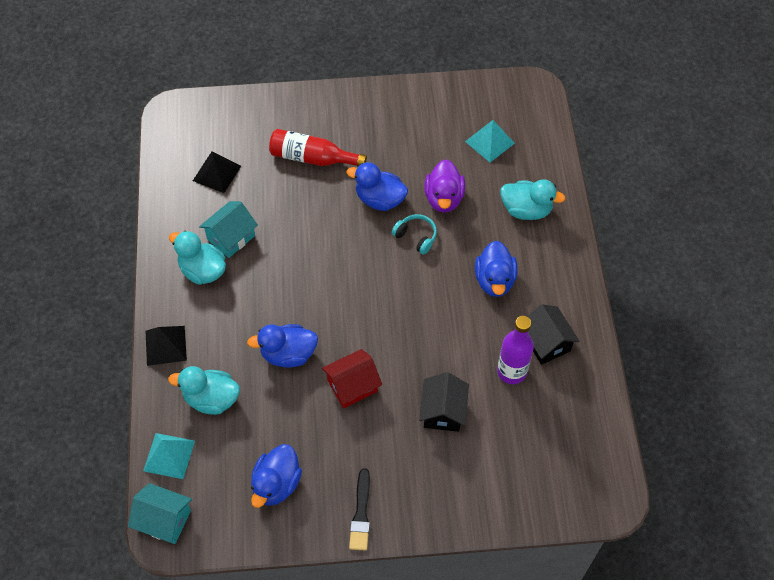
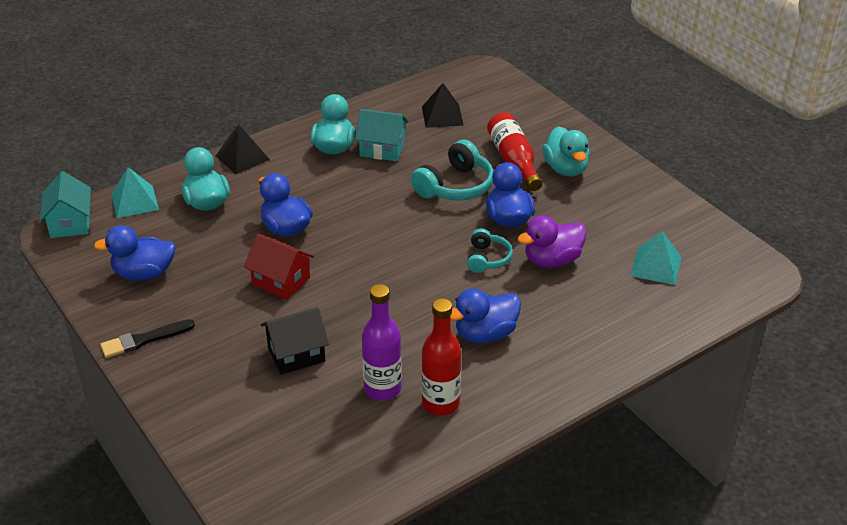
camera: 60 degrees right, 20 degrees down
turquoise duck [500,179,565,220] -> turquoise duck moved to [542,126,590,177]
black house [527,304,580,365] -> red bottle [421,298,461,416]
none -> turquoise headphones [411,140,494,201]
==
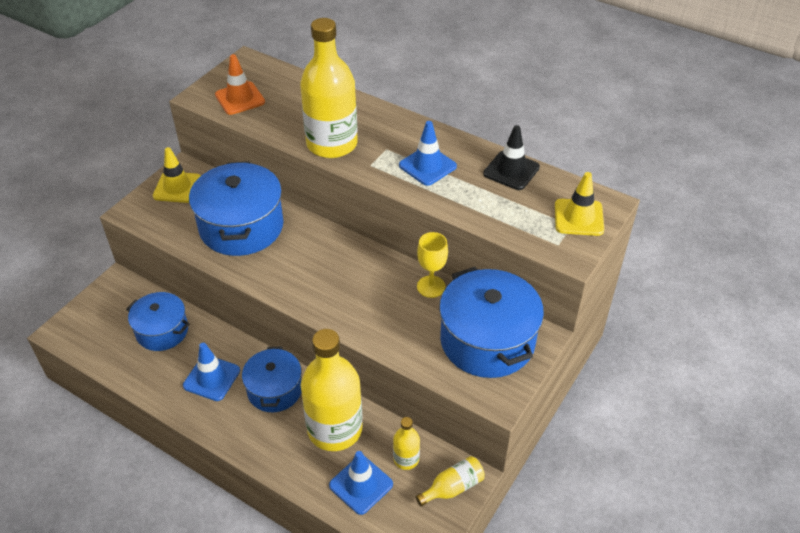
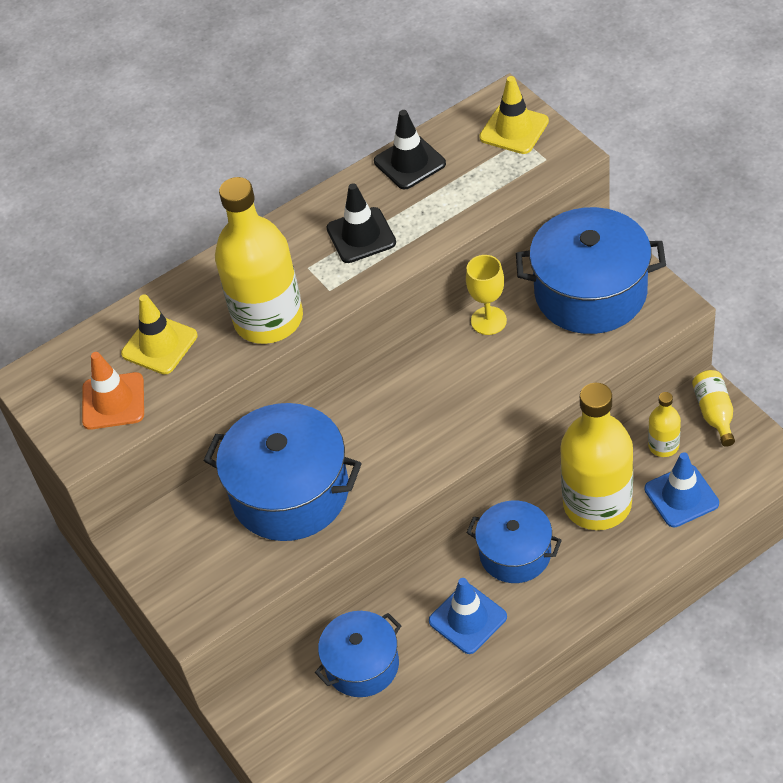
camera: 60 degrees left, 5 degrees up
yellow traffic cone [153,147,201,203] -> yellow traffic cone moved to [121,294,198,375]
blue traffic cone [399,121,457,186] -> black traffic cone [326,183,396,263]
--
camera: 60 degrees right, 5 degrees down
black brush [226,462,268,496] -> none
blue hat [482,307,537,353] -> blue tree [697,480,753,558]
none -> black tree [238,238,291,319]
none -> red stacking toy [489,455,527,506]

» **What you should do**
From the line containing "yellow traffic cone [153,147,201,203]" down to the line containing "blue traffic cone" in the material above, reproduce every line exactly, including the two end lines.

» **Task response**
yellow traffic cone [153,147,201,203] -> yellow traffic cone moved to [121,294,198,375]
blue traffic cone [399,121,457,186] -> black traffic cone [326,183,396,263]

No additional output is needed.